◆ **Requirement**
Please print the full listing below exactly, but not the pictures in it.

◆ **Input data**

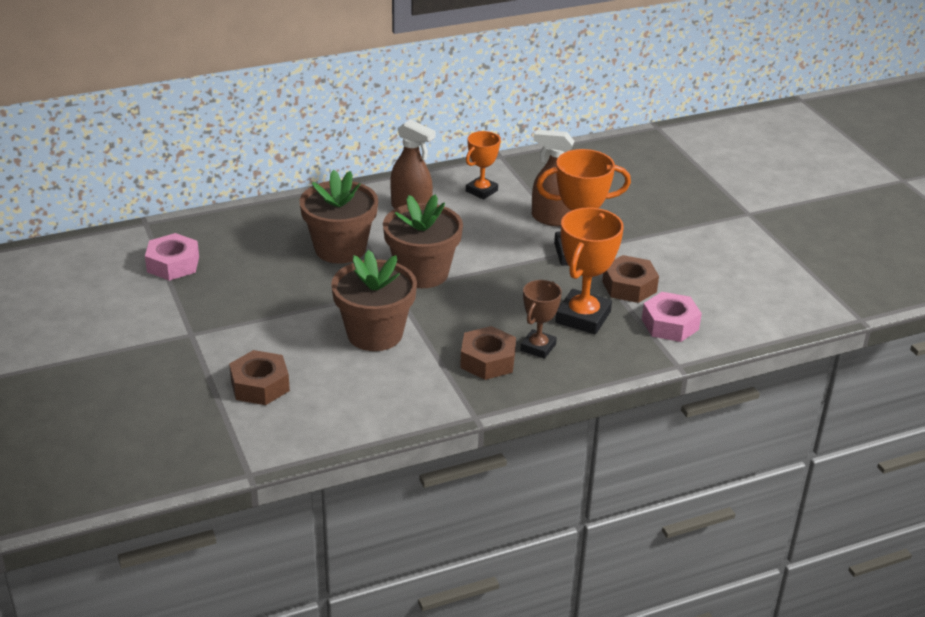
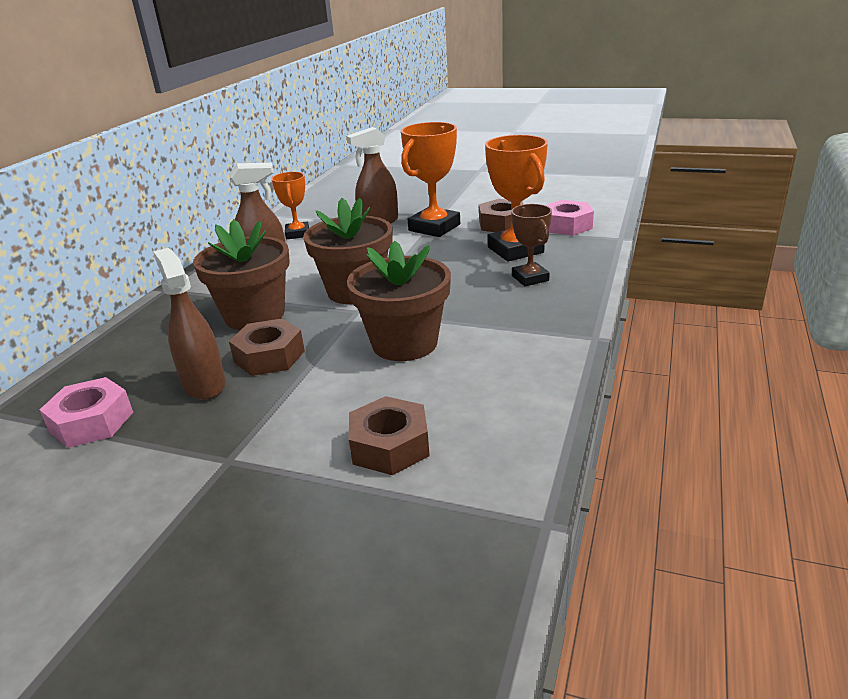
camera: 45 degrees left, 5 degrees down
(245, 280) = (204, 384): none -> brown spray bottle
(487, 360) = (519, 304): brown nut -> brown nut (269, 356)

◆ **Your solution**
camera: 45 degrees left, 5 degrees down
(245, 280) = (204, 384): none -> brown spray bottle
(487, 360) = (519, 304): brown nut -> brown nut (269, 356)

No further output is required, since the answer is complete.